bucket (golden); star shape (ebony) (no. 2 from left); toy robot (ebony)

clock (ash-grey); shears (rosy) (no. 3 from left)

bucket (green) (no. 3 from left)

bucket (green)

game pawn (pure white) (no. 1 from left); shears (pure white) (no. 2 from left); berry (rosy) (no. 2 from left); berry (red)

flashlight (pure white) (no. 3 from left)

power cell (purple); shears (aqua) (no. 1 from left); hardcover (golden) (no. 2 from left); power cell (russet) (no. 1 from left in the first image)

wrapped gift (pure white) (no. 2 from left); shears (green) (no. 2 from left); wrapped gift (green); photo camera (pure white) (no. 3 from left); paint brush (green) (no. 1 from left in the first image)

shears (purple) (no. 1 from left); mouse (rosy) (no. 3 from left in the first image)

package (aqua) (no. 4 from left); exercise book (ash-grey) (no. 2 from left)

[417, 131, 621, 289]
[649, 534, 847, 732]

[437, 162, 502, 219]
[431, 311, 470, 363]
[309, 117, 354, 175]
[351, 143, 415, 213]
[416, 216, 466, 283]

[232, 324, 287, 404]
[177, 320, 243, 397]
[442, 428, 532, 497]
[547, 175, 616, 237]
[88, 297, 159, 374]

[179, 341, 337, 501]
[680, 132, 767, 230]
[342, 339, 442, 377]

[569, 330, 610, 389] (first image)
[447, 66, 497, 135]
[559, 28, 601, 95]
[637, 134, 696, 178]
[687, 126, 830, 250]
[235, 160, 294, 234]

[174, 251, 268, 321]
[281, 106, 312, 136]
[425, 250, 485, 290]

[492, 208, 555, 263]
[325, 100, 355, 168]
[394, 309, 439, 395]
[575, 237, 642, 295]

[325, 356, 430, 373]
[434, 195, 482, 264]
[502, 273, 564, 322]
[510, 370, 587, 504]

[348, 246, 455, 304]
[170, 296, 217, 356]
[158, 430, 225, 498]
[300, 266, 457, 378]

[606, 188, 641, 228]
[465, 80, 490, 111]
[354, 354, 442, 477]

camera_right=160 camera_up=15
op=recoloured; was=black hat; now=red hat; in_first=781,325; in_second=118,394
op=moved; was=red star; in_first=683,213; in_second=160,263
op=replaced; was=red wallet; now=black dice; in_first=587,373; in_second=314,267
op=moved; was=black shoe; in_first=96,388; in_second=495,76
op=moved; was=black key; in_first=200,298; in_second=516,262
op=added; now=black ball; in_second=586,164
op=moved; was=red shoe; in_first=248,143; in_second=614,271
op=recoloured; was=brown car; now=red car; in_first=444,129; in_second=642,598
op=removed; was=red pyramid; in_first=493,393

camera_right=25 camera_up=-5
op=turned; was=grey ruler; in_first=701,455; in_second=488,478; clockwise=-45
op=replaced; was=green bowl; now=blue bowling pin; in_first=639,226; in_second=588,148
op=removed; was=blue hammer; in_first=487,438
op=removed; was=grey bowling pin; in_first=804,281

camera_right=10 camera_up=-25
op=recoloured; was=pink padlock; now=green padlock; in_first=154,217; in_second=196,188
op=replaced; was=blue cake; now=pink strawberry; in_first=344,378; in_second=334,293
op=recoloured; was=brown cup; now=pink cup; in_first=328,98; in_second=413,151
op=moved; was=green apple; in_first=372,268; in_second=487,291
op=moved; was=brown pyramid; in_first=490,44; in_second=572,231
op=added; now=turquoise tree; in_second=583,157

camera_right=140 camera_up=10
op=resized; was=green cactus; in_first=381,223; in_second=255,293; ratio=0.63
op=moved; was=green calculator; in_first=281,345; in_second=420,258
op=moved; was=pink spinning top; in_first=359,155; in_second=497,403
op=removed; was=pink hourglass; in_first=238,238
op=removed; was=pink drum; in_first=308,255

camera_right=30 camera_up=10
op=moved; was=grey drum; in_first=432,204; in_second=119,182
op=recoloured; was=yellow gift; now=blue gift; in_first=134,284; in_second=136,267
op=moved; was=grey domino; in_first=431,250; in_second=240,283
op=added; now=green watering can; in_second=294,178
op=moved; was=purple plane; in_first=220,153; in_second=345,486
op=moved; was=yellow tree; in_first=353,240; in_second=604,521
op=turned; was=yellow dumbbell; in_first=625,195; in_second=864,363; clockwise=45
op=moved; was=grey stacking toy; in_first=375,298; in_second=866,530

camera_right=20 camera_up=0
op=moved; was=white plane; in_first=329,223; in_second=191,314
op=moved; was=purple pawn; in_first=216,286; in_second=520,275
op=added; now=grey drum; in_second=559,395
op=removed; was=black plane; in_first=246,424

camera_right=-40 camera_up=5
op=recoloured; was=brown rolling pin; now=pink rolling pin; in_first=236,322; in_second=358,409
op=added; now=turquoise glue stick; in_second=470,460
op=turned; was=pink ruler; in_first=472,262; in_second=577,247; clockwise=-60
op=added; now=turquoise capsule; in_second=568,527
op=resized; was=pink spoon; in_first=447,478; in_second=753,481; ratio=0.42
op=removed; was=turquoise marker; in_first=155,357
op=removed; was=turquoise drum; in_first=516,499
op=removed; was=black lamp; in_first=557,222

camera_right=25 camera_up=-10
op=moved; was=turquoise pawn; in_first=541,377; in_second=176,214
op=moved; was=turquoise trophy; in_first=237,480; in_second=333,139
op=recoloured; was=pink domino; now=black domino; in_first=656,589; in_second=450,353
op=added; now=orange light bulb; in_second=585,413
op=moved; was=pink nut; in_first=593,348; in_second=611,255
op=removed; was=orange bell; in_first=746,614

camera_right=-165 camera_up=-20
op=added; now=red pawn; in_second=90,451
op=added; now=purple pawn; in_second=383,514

### Your goal
Each line of the data that contains "shoe" should be counted; please give only the number.

### Answer box
2